Take each line of the material that includes "triangle" and copy it.

→ RECORDS FOR THE EXERCISE
════════════════

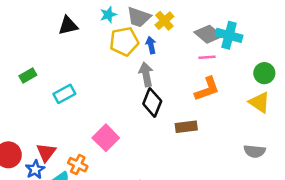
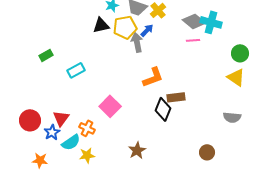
black triangle: (68, 26) -> (101, 25), moved
blue arrow: (151, 45) -> (147, 30), turned 56
gray arrow: (146, 74) -> (137, 42), moved
orange L-shape: (207, 89) -> (153, 77), moved
black diamond: (152, 102) -> (163, 109), moved

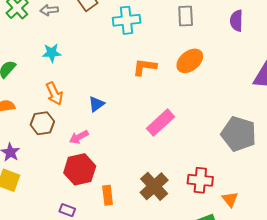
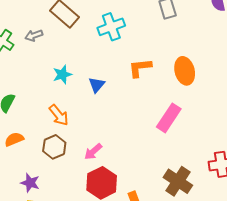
cyan star: (52, 53) -> (62, 75), moved
orange ellipse: (190, 61) -> (185, 71), moved, turned -52
blue triangle: (96, 104) -> (97, 85), moved

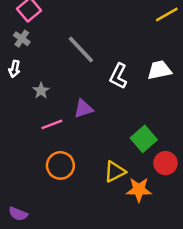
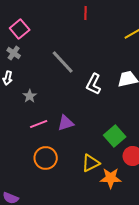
purple triangle: (83, 109) -> (66, 123), moved

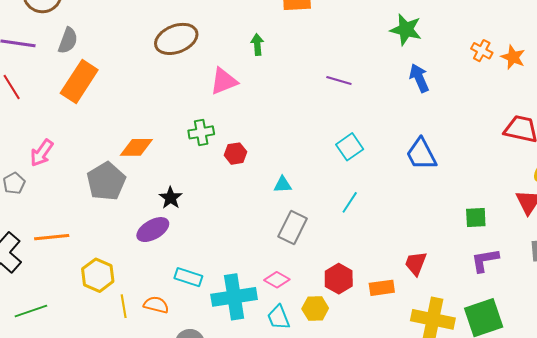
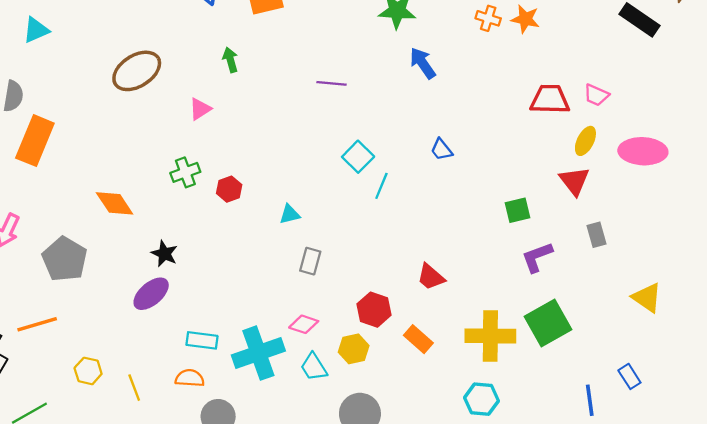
pink triangle: (224, 81) -> (200, 109), size x0.7
orange diamond: (136, 147) -> (115, 203), turned 68
blue trapezoid: (421, 154) -> (442, 150), size x0.6
gray pentagon: (106, 181) -> (65, 259), moved
cyan line: (350, 202) -> (381, 186), moved
gray rectangle: (293, 227) -> (310, 261), size x0.7
red trapezoid: (416, 263) -> (431, 277), moved, turned -60
yellow hexagon: (98, 275) -> (88, 371), moved, size x0.7
orange rectangle: (382, 288) -> (418, 339), moved, turned 60
orange semicircle: (156, 305) -> (190, 378), moved

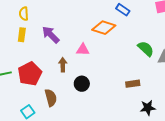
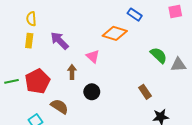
pink triangle: (83, 50) -> (93, 56), turned 40
brown rectangle: (133, 84) -> (145, 92), turned 64
brown semicircle: (51, 98) -> (59, 106), turned -42

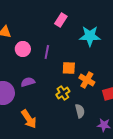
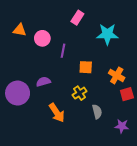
pink circle: (23, 49) -> (42, 38), moved
orange cross: (87, 80) -> (117, 75), moved
orange arrow: (29, 119) -> (57, 113), moved

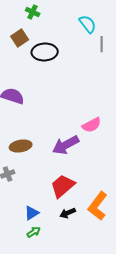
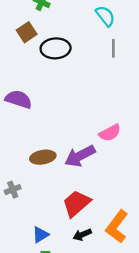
gray line: (102, 44) -> (113, 48), moved
brown ellipse: (21, 146) -> (43, 157), moved

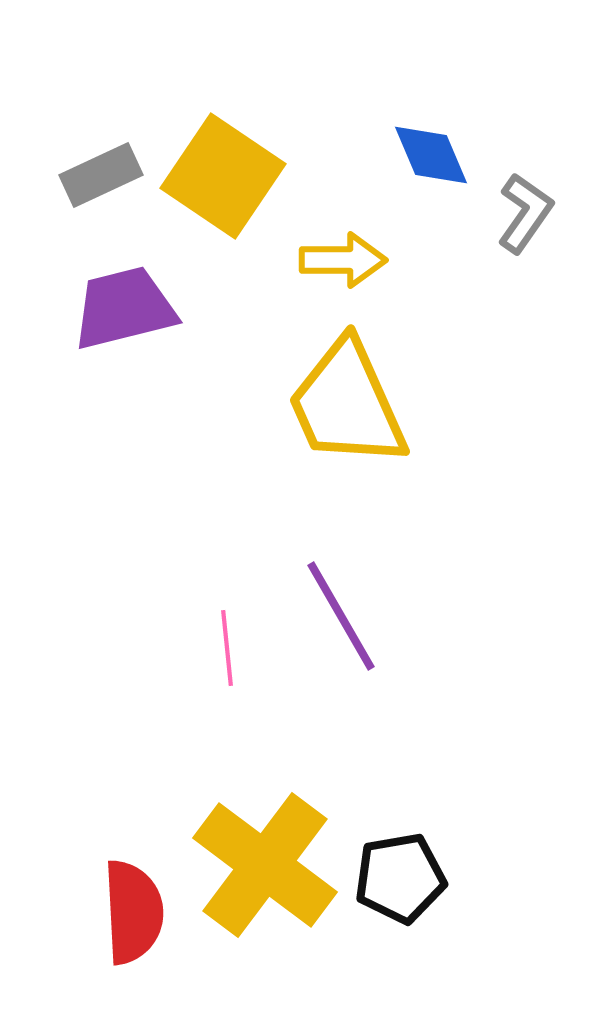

════════════════

→ RESPONSE TO THIS EXERCISE
black triangle: (68, 26) -> (101, 25), moved
blue triangle: (96, 104) -> (97, 85), moved
purple triangle: (83, 109) -> (66, 123), moved
pink triangle: (224, 81) -> (200, 109), size x0.7
pink triangle: (83, 50) -> (93, 56), turned 40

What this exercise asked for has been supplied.